━━━ Input data

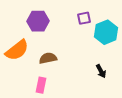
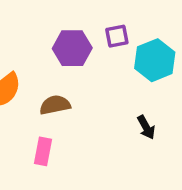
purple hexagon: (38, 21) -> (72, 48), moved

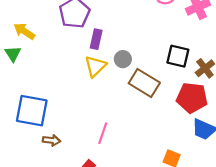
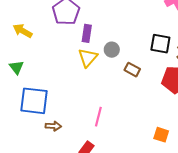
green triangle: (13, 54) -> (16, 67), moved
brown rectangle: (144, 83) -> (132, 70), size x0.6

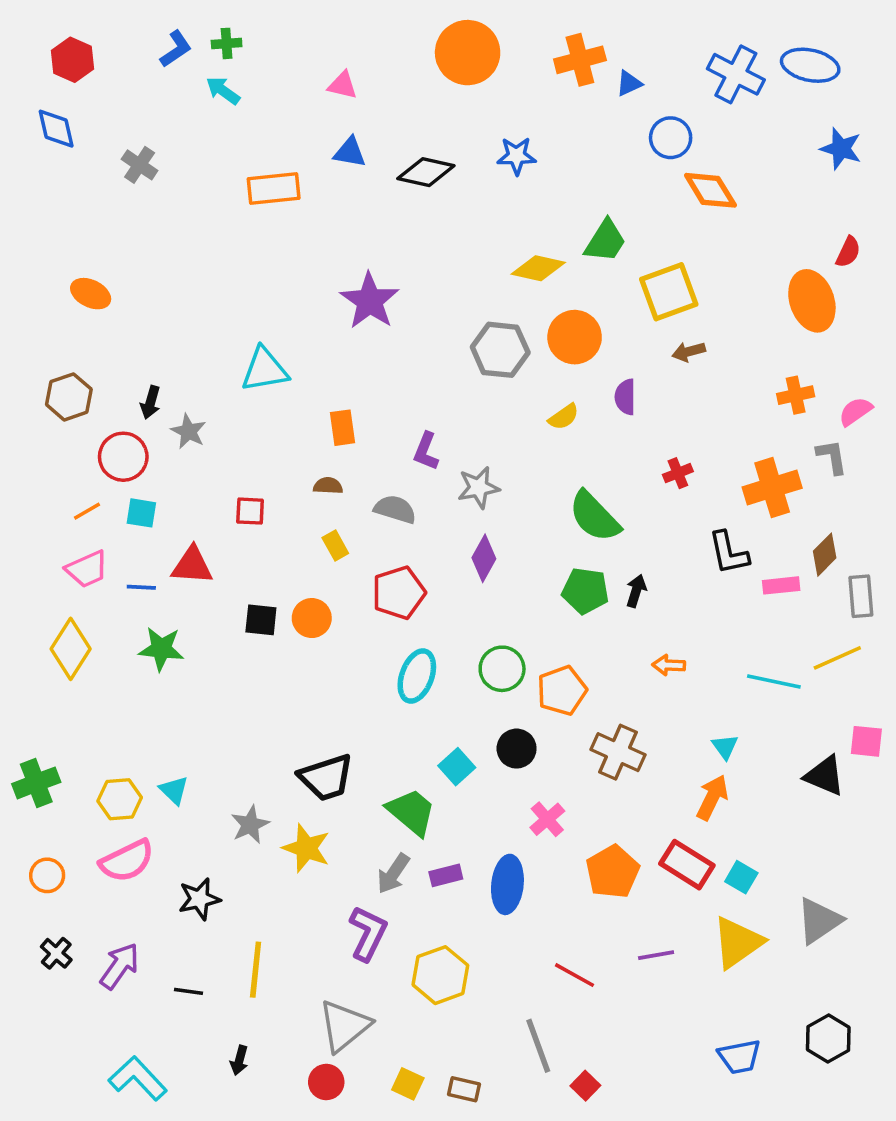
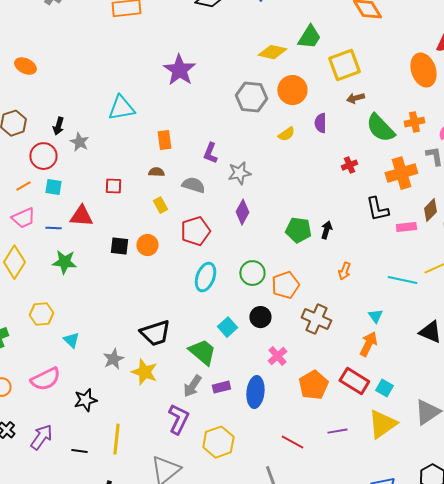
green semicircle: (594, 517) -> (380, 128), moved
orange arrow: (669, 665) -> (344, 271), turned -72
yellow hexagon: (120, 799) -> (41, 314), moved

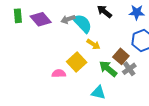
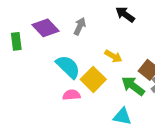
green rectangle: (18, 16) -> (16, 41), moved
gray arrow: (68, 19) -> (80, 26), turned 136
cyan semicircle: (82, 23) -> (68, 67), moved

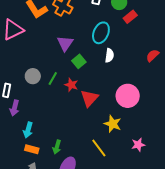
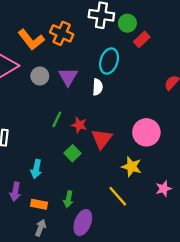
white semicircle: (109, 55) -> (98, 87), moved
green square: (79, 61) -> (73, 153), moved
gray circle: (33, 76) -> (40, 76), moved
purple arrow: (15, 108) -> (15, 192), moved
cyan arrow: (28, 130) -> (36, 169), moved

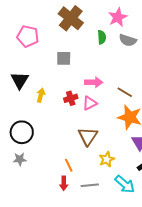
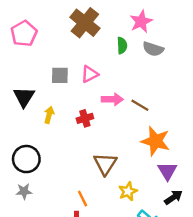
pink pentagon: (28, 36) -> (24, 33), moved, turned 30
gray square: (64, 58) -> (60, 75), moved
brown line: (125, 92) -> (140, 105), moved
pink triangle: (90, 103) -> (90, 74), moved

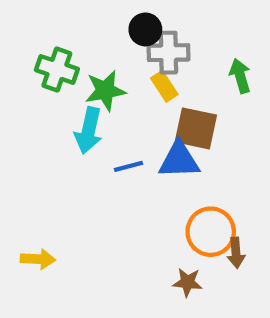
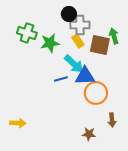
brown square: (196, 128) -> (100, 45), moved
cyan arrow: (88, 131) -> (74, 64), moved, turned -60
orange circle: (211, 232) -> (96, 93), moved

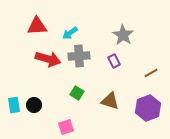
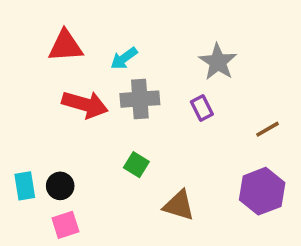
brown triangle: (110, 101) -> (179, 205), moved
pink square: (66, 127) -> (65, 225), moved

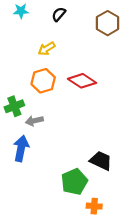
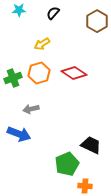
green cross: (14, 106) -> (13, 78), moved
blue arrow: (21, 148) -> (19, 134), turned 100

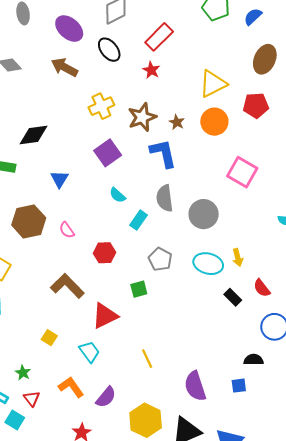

━━━━━━
━━━ Input data

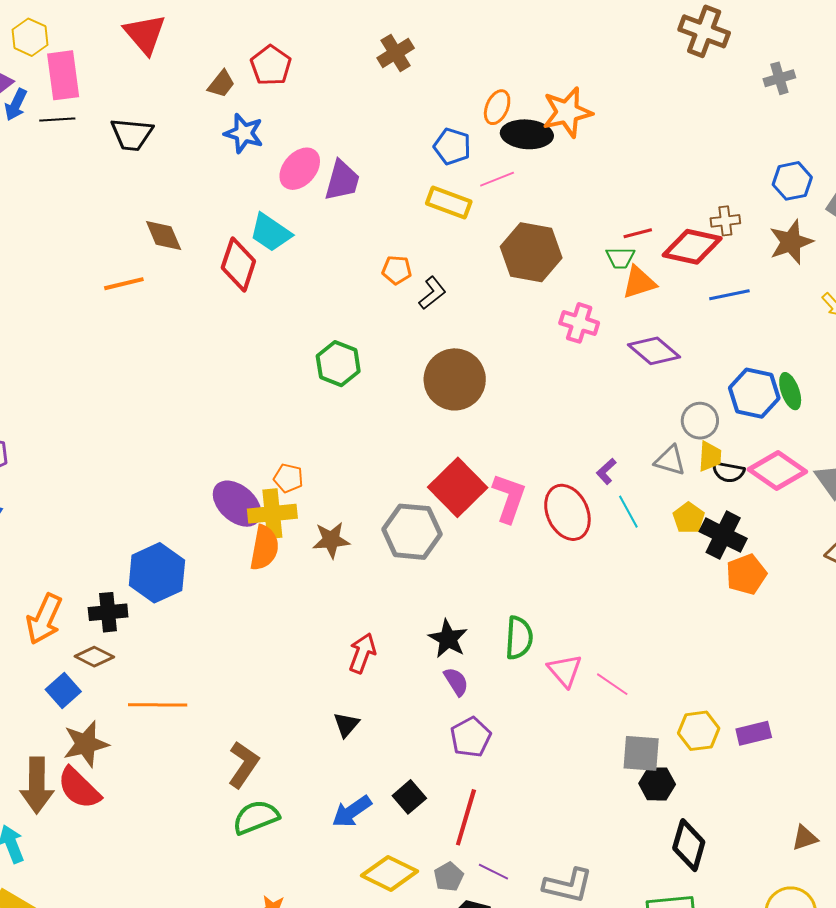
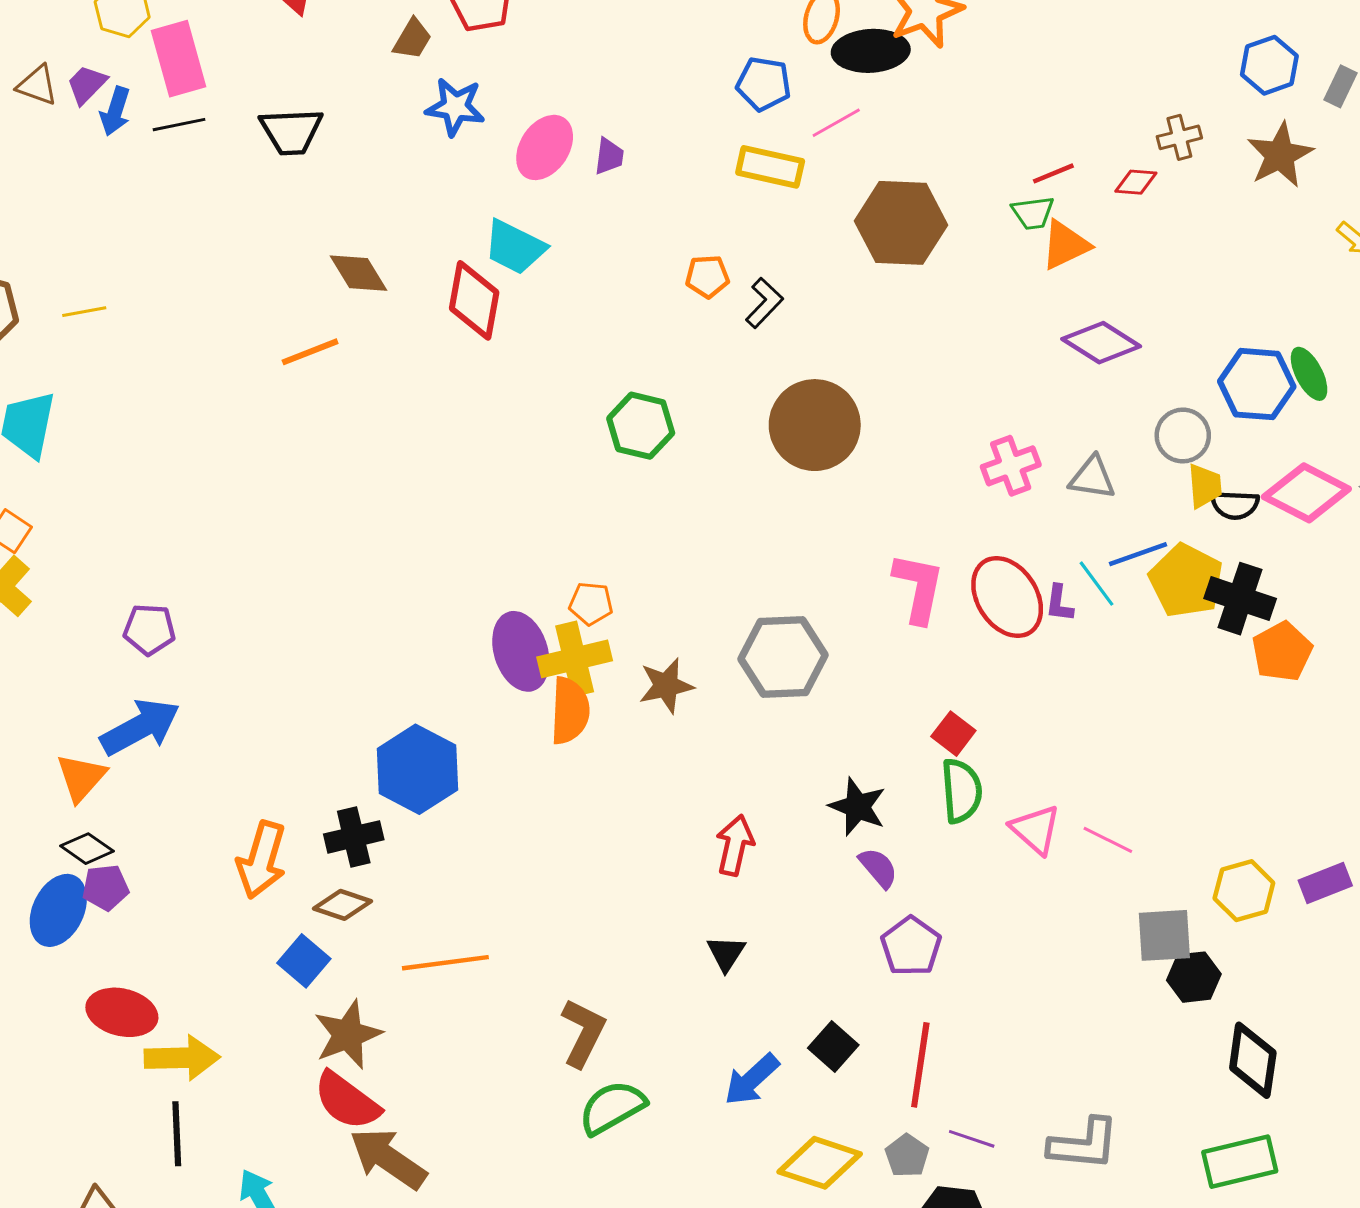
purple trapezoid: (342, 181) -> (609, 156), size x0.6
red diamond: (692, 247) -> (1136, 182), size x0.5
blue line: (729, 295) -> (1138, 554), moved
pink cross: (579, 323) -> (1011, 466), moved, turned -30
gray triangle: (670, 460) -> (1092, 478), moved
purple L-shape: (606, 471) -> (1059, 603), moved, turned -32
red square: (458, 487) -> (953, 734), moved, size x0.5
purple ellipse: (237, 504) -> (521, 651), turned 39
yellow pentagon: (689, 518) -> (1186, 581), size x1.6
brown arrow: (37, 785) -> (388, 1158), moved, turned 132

━━━━━━

● What needs to be done: For this exercise, transcribe exactly the part of the records above that opens with the line containing "purple hexagon: (38, 21) -> (72, 48), moved" and closes with the one containing "blue arrow: (21, 148)". Pictures are not part of the copy.

● Task solution:
purple hexagon: (38, 21) -> (72, 48), moved

green triangle: (13, 54) -> (16, 67), moved
brown rectangle: (144, 83) -> (132, 70), size x0.6

green semicircle: (594, 517) -> (380, 128), moved
orange arrow: (669, 665) -> (344, 271), turned -72
yellow hexagon: (120, 799) -> (41, 314), moved

green rectangle: (18, 16) -> (16, 41), moved
gray arrow: (68, 19) -> (80, 26), turned 136
cyan semicircle: (82, 23) -> (68, 67), moved

white semicircle: (109, 55) -> (98, 87), moved
green square: (79, 61) -> (73, 153), moved
gray circle: (33, 76) -> (40, 76), moved
purple arrow: (15, 108) -> (15, 192), moved
cyan arrow: (28, 130) -> (36, 169), moved

pink pentagon: (28, 36) -> (24, 33), moved, turned 30
gray square: (64, 58) -> (60, 75), moved
brown line: (125, 92) -> (140, 105), moved
pink triangle: (90, 103) -> (90, 74), moved

brown square: (196, 128) -> (100, 45), moved
cyan arrow: (88, 131) -> (74, 64), moved, turned -60
orange circle: (211, 232) -> (96, 93), moved

brown triangle: (110, 101) -> (179, 205), moved
pink square: (66, 127) -> (65, 225), moved

green cross: (14, 106) -> (13, 78), moved
blue arrow: (21, 148) -> (19, 134), turned 100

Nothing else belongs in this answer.